- **Your instructions**: The word "none" marks the lines to copy; find all of them in the entries below.

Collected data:

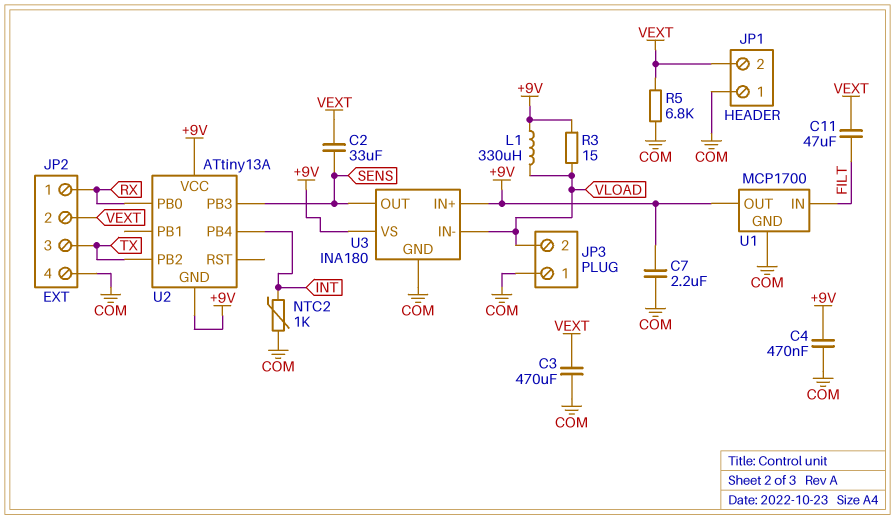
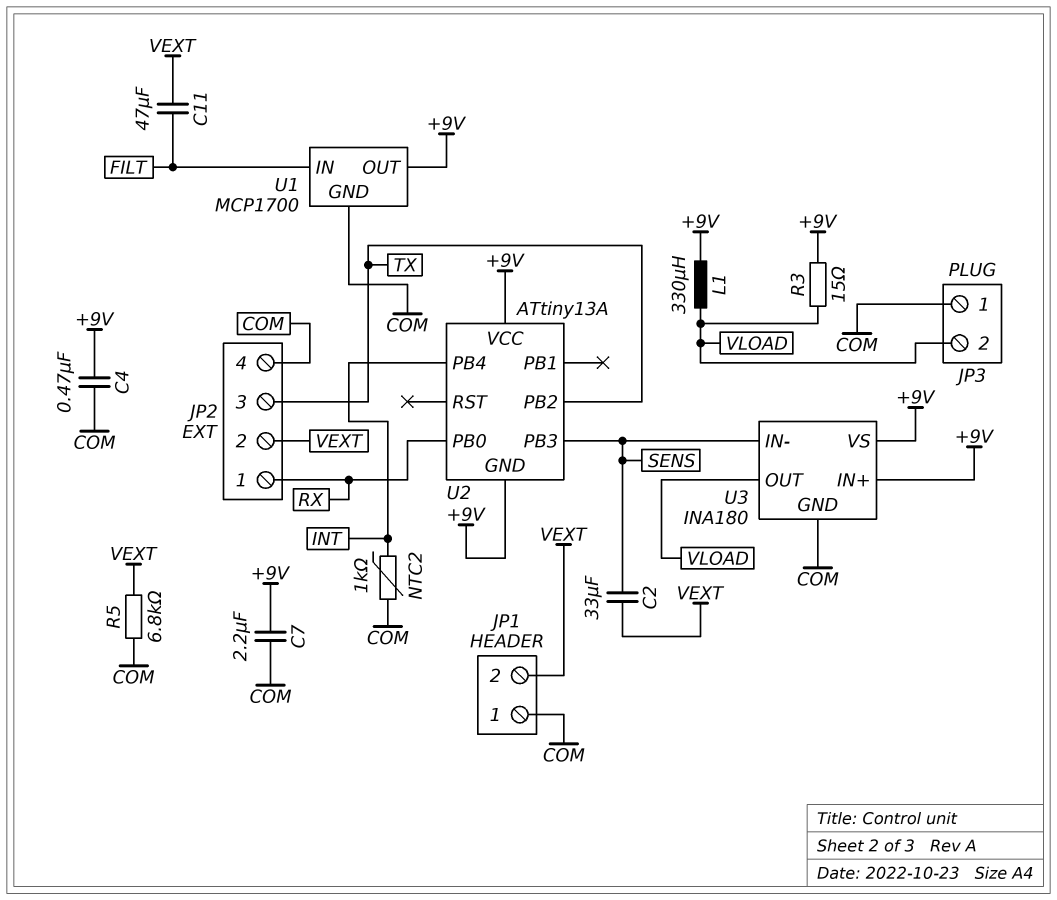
C3: 470uF (COM, VEXT) -> none
U3 pin IN-: VLOAD -> SENS
U3 pin OUT: SENS -> VLOAD

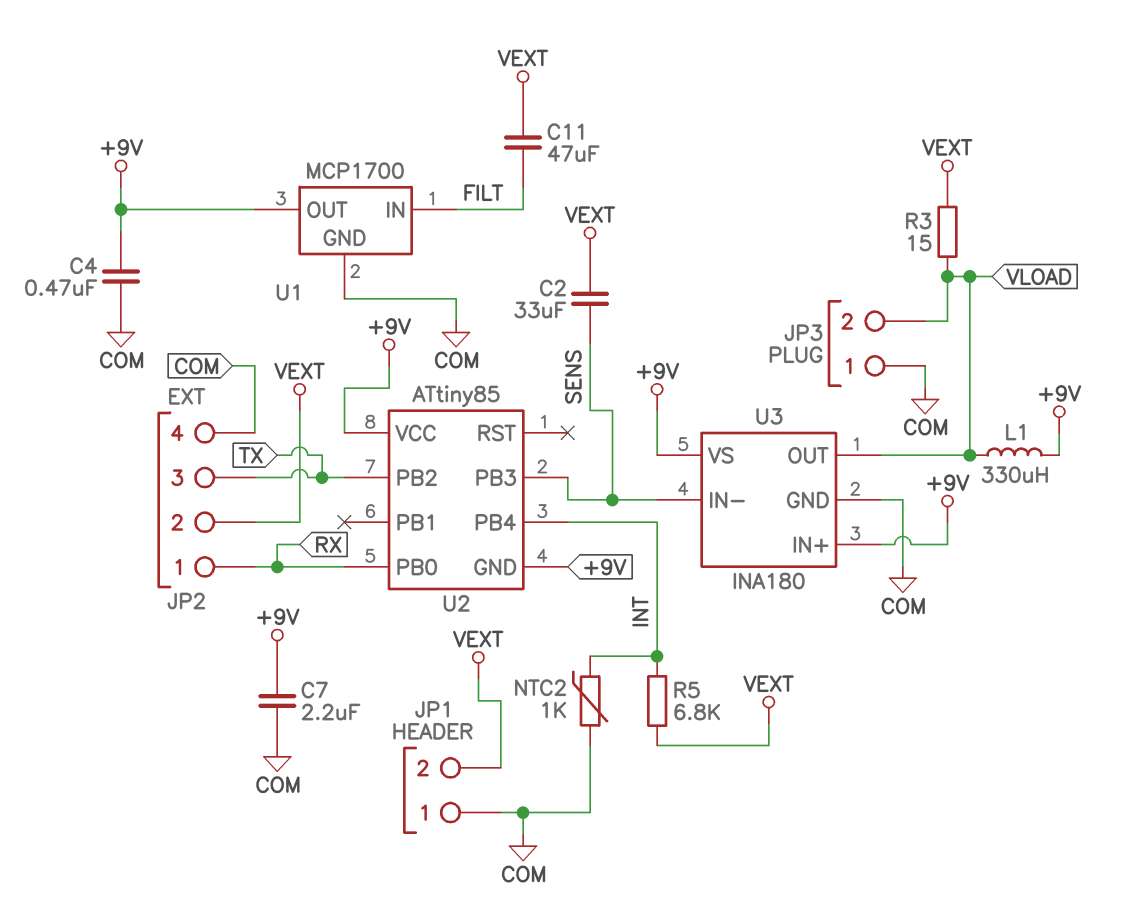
R3: 15 (+9V, VLOAD) -> 15 (VEXT, VLOAD)
R5: 6.8k (COM, VEXT) -> 6.8k (INT, VEXT)
U2: ATtiny13A -> ATtiny85

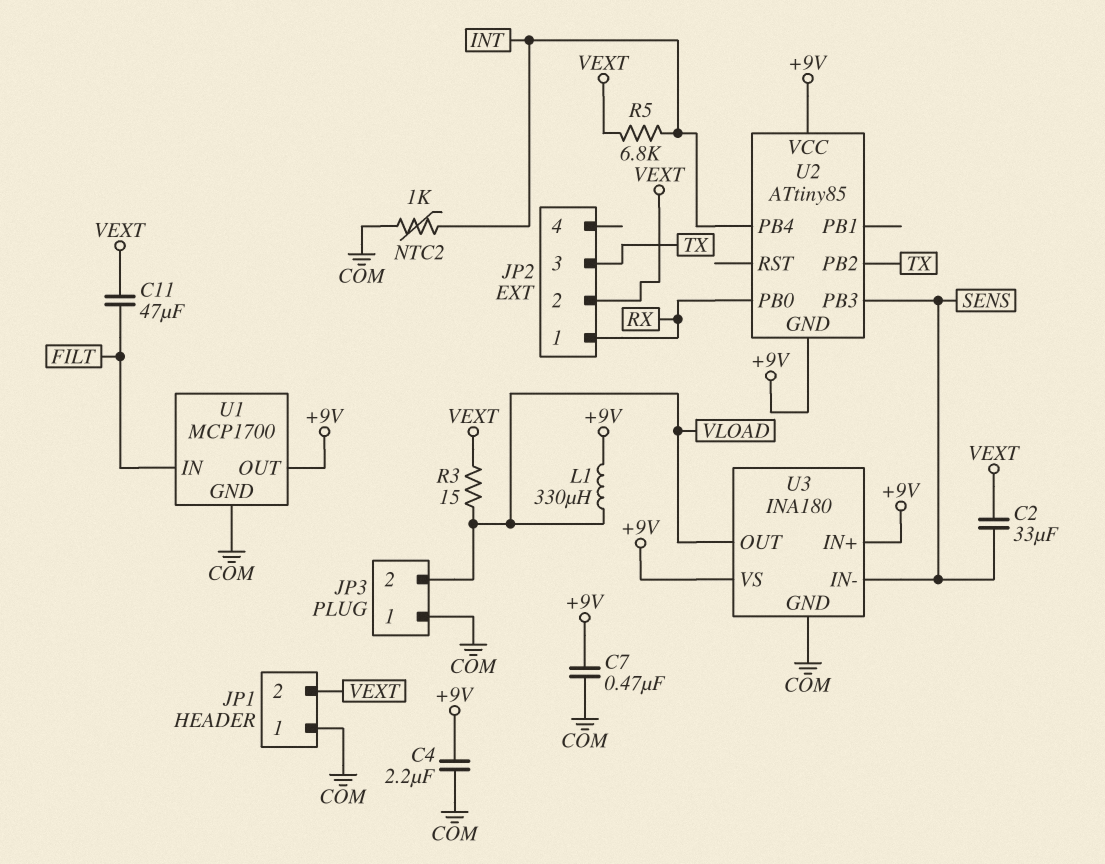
C4: 470nF (+9V, COM) -> 2.2uF (+9V, COM)
C7: 2.2uF (+9V, COM) -> 470nF (+9V, COM)
JP2 pin 4: COM -> none

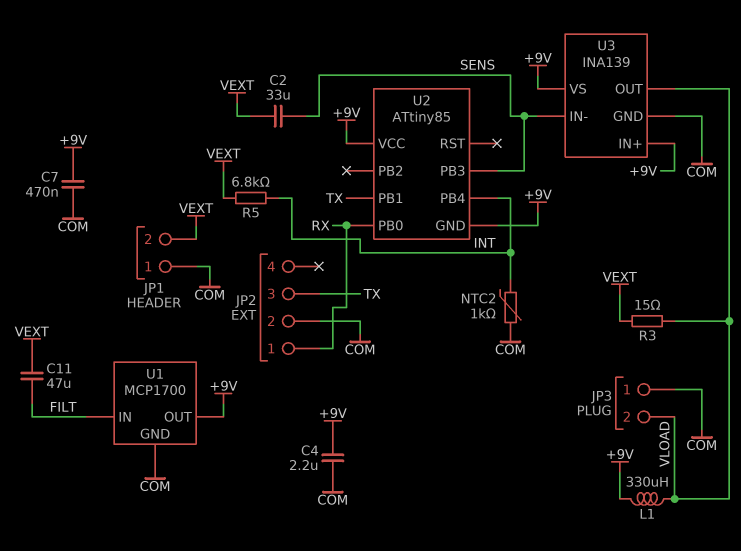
JP2 pin 2: VEXT -> COM
U2 pin PB1: none -> TX
U2 pin PB2: TX -> none
U3: INA180 -> INA139

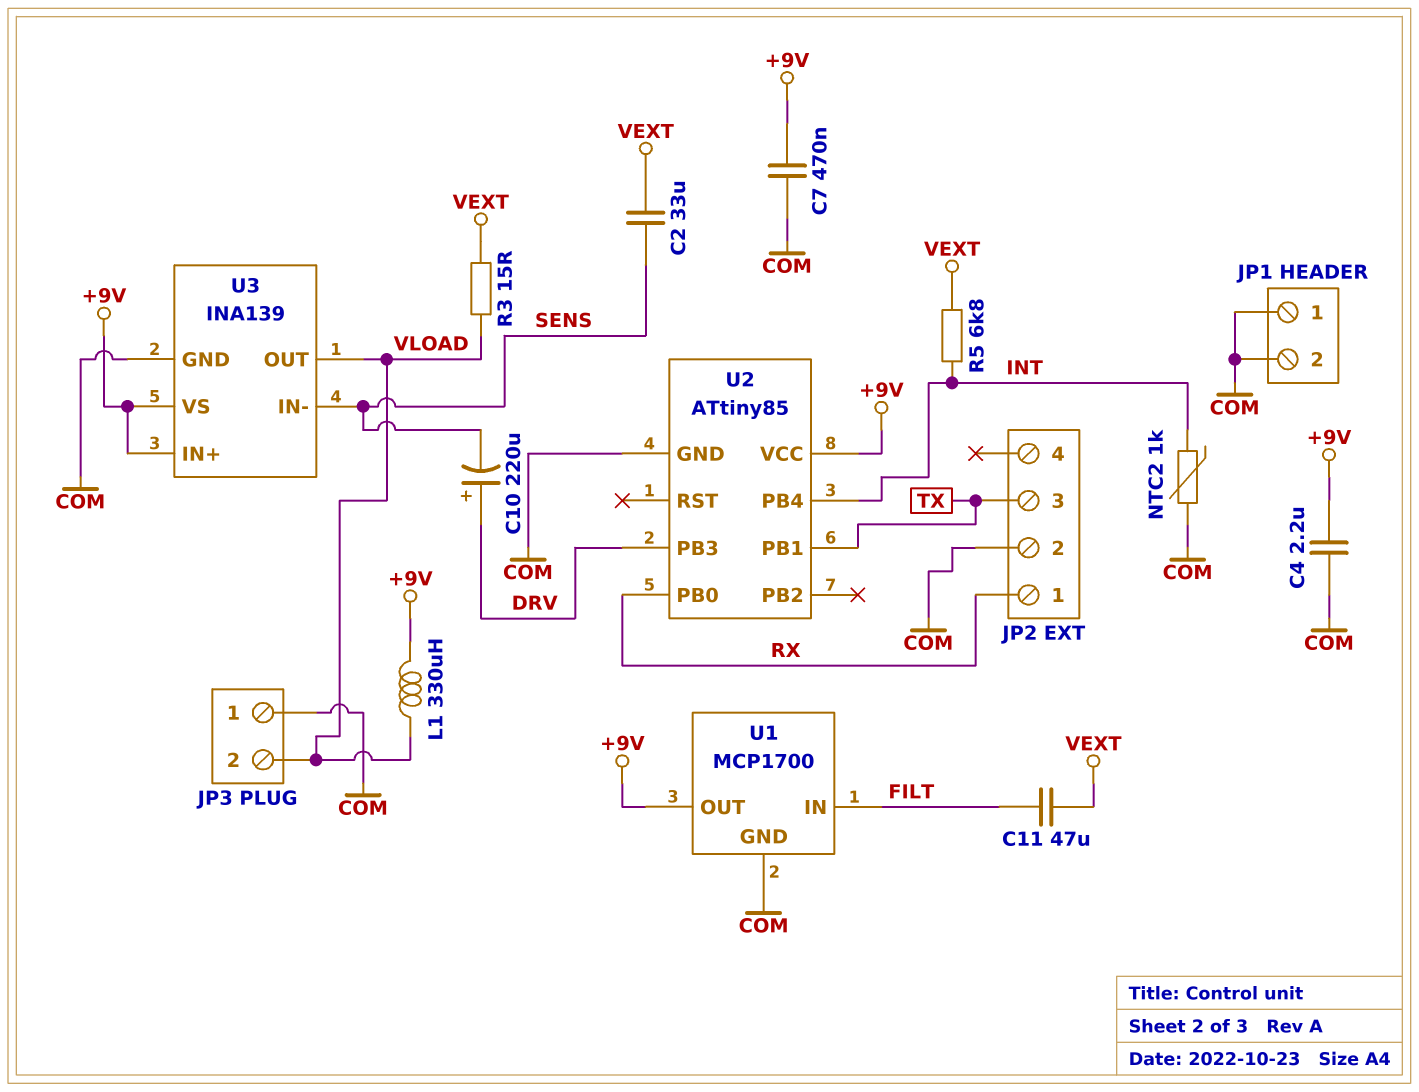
C10: none -> 220uF (plus DRV, minus SENS)
JP1 pin 2: VEXT -> COM
U2 pin GND: +9V -> COM
U2 pin PB3: SENS -> DRV

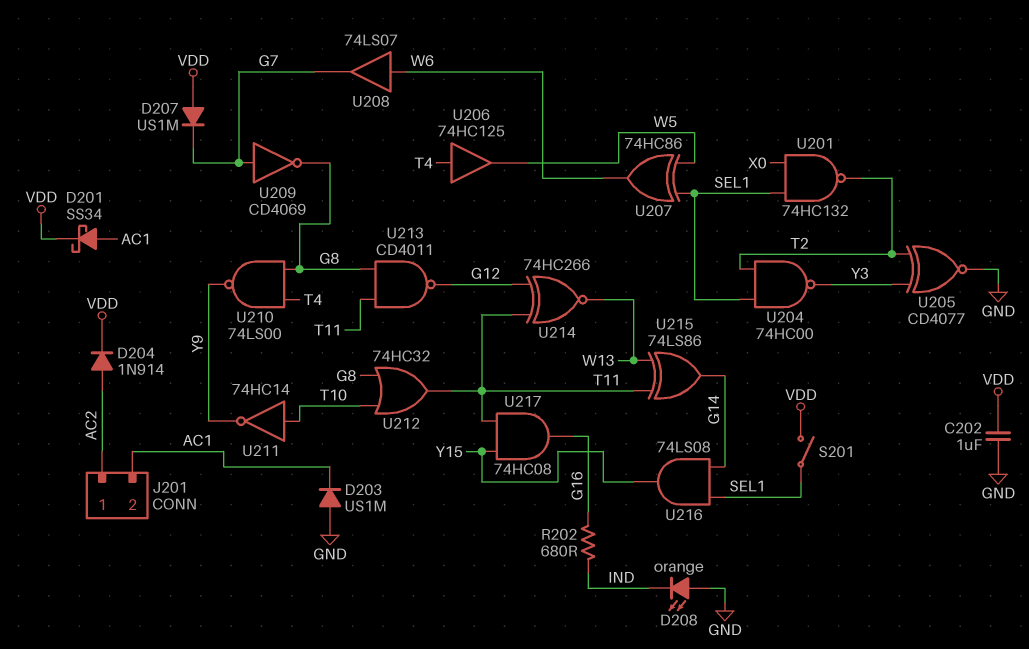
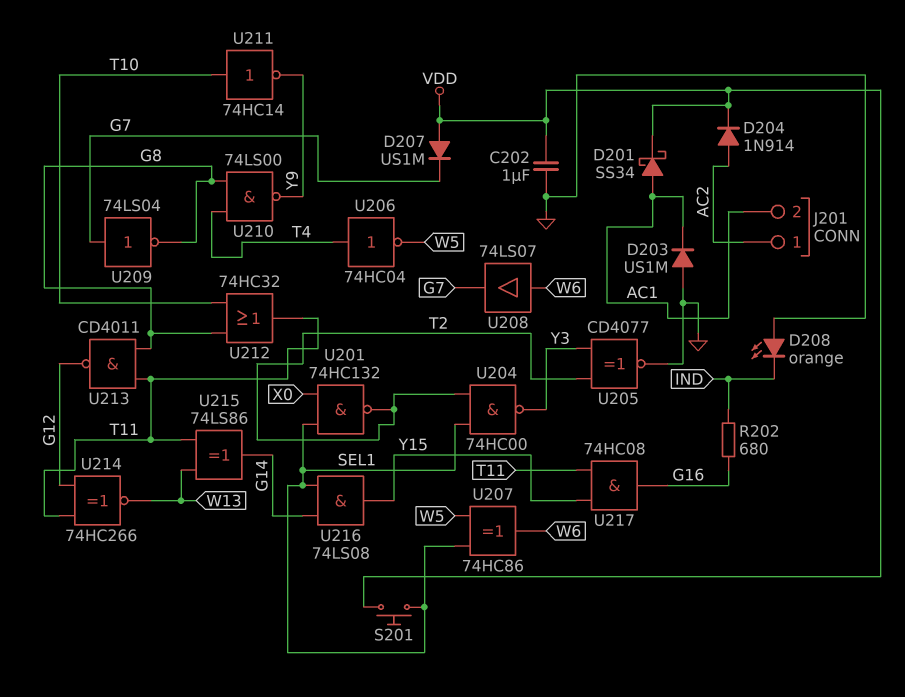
S201: switch (SEL1, VDD) -> button (SEL1, VDD)
U206: buffer 74HC125 (in T4, out W5) -> NOT 74HC04 (in T4, out W5)
U209: NOT CD4069 (in G7, out G8) -> NOT 74LS04 (in G7, out G8)

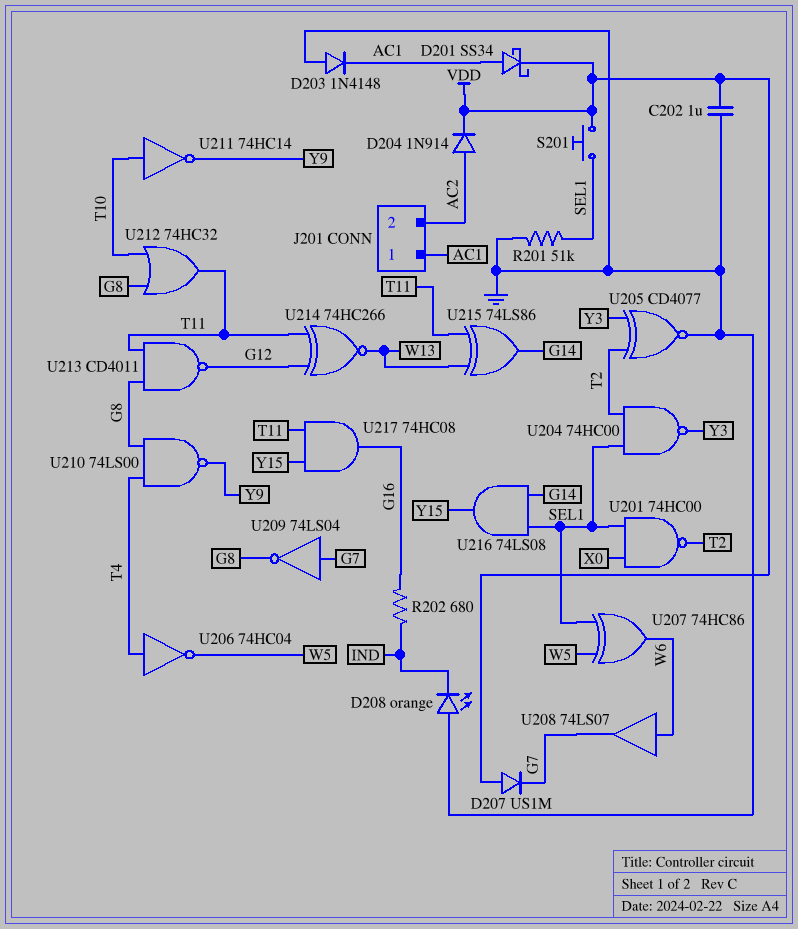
D203: diode US1M (A GND, K AC1) -> diode 1N4148 (A GND, K AC1)
J201 pin 1: AC2 -> AC1
J201 pin 2: AC1 -> AC2
R201: none -> 51k (GND, SEL1)
U201: NAND 74HC132 (in SEL1, in X0, out T2) -> NAND 74HC00 (in SEL1, in X0, out T2)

- **Written answer**:
C3: 470uF (COM, VEXT) -> none
JP2 pin 4: COM -> none
U2 pin PB1: none -> TX
U2 pin PB2: TX -> none
C10: none -> 220uF (plus DRV, minus SENS)
R201: none -> 51k (GND, SEL1)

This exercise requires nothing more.